§ Work required:
Would you copy out each line of the records below that includes the word "diode"?

§ Data records:

+ + + + + + +

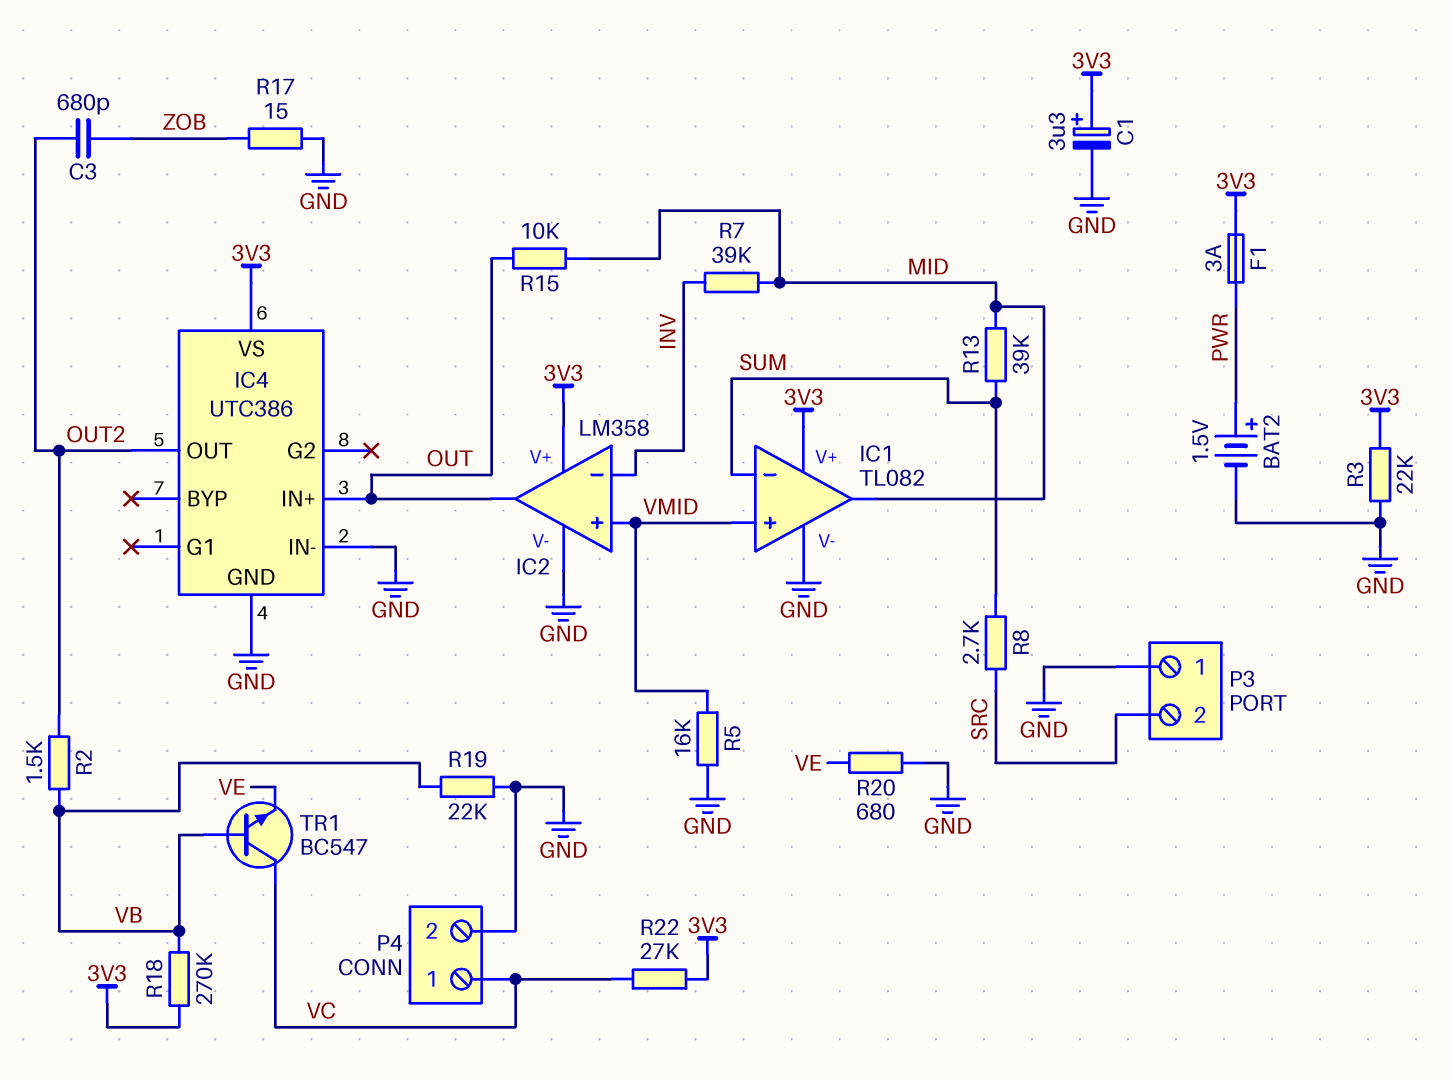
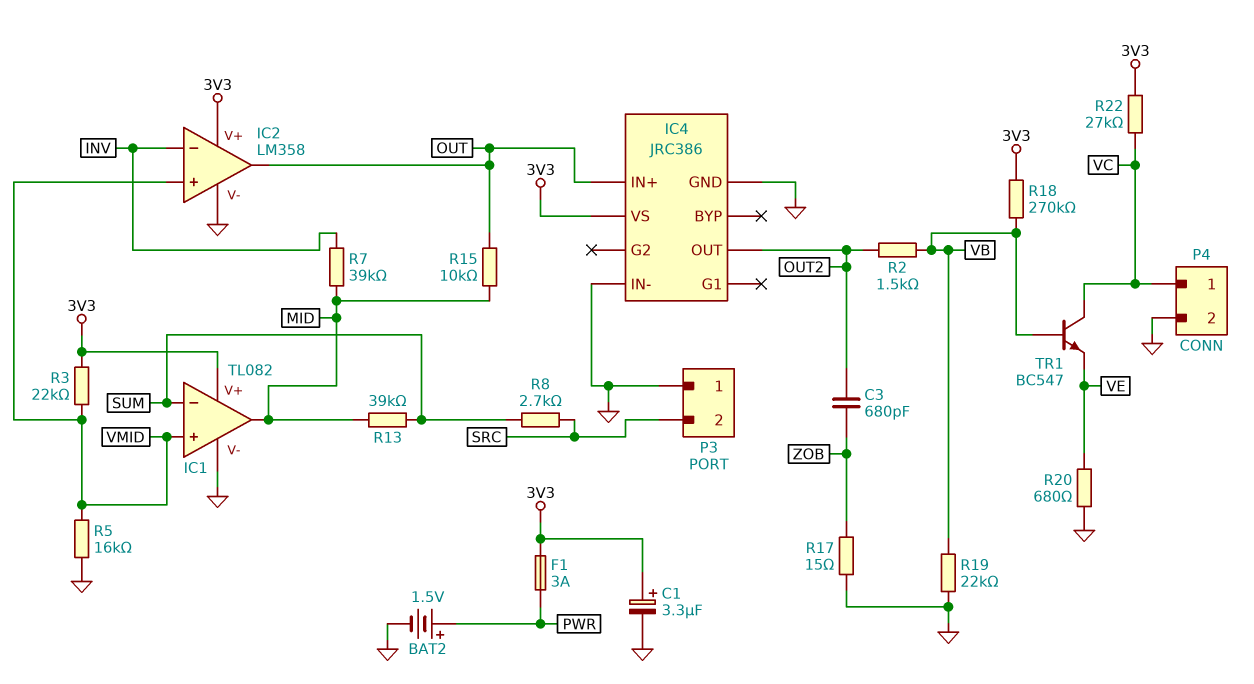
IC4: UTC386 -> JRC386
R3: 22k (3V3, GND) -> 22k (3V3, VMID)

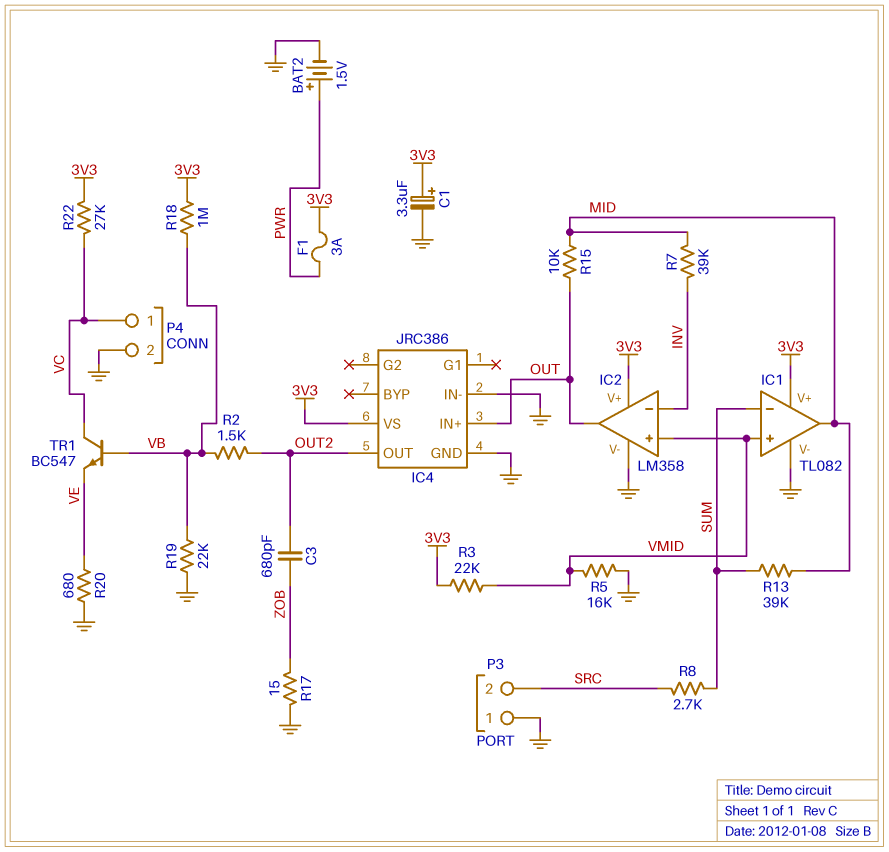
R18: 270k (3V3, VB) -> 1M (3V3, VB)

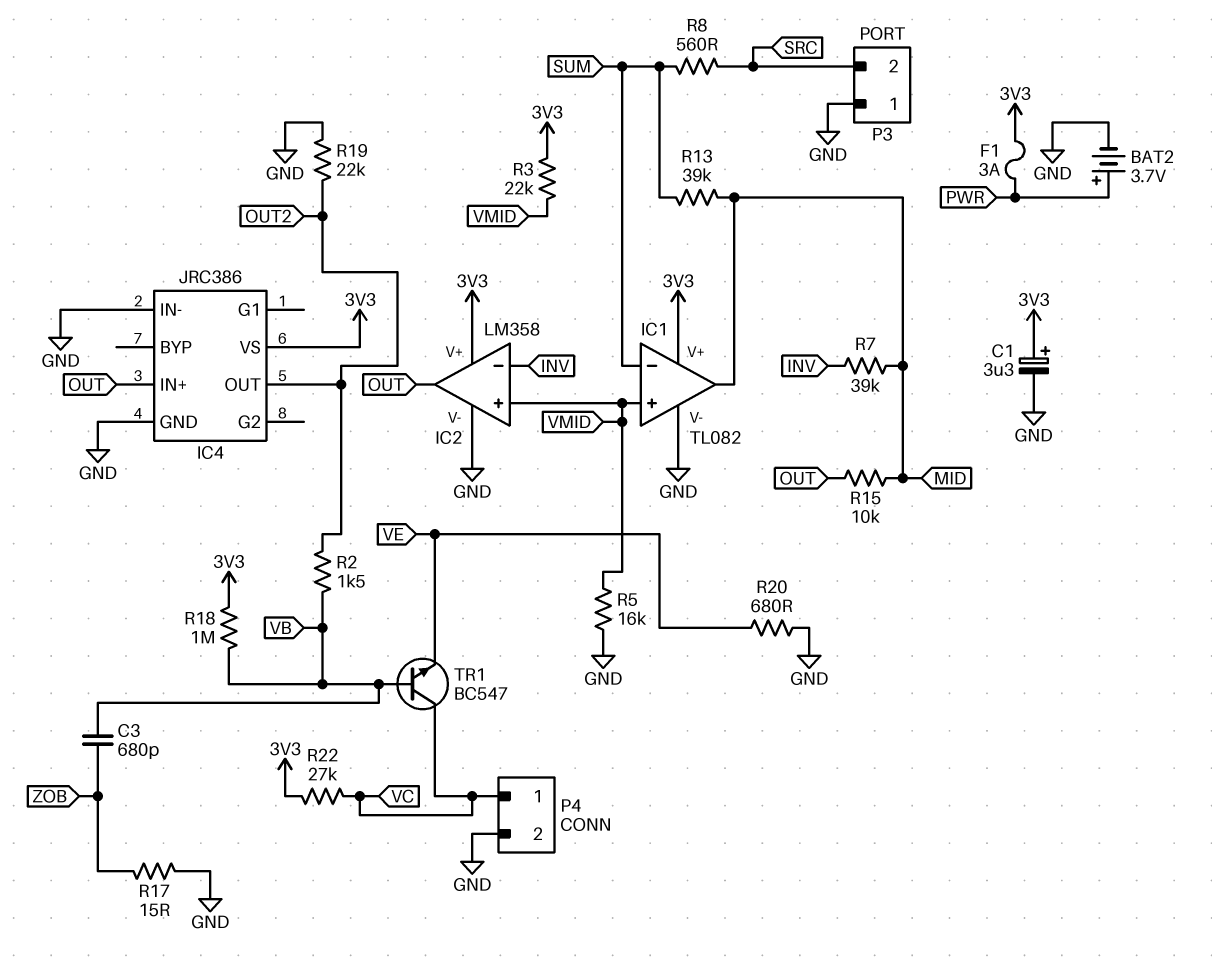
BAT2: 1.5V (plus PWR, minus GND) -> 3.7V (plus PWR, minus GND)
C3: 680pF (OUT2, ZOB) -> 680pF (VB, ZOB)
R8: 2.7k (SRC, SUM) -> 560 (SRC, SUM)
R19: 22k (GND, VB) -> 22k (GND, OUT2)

+ + + + + + +

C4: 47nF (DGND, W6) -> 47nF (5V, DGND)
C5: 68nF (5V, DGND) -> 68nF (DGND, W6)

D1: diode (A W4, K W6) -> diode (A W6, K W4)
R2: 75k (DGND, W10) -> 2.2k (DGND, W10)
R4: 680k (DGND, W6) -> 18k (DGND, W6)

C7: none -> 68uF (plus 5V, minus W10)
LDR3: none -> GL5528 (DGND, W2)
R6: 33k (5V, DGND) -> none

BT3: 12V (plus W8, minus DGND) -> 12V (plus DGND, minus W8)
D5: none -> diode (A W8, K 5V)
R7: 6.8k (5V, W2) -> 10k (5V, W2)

+ + + + + + +

§ Solution to the problem:
D1: diode (A W4, K W6) -> diode (A W6, K W4)
D5: none -> diode (A W8, K 5V)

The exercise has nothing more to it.